BEGIN Given records

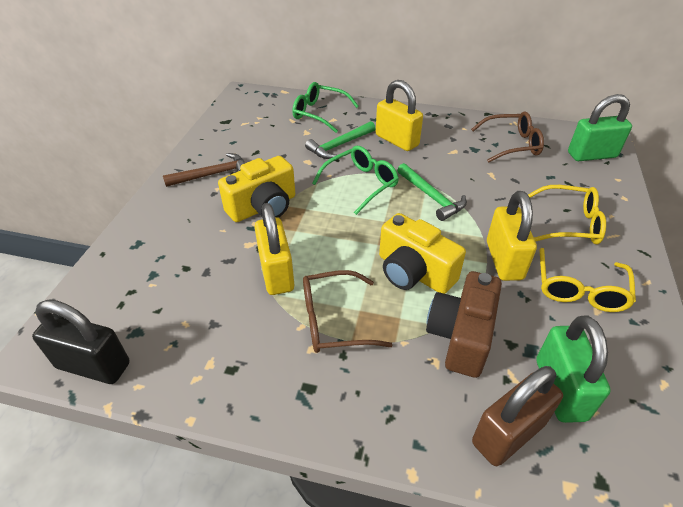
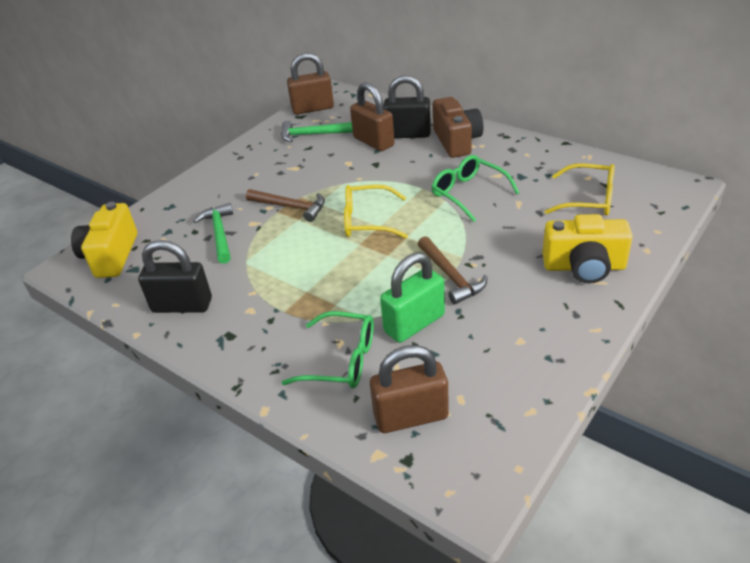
black padlock: 1 -> 2
brown glasses: 2 -> 0
brown hammer: 1 -> 2
brown padlock: 1 -> 3
green padlock: 2 -> 1
yellow padlock: 3 -> 0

END Given records

• _What to do_
Everything from the line containing "brown hammer: 1 -> 2" through the last line of the records must be given again exactly; leave out all other lines.

• _Answer space_
brown hammer: 1 -> 2
brown padlock: 1 -> 3
green padlock: 2 -> 1
yellow padlock: 3 -> 0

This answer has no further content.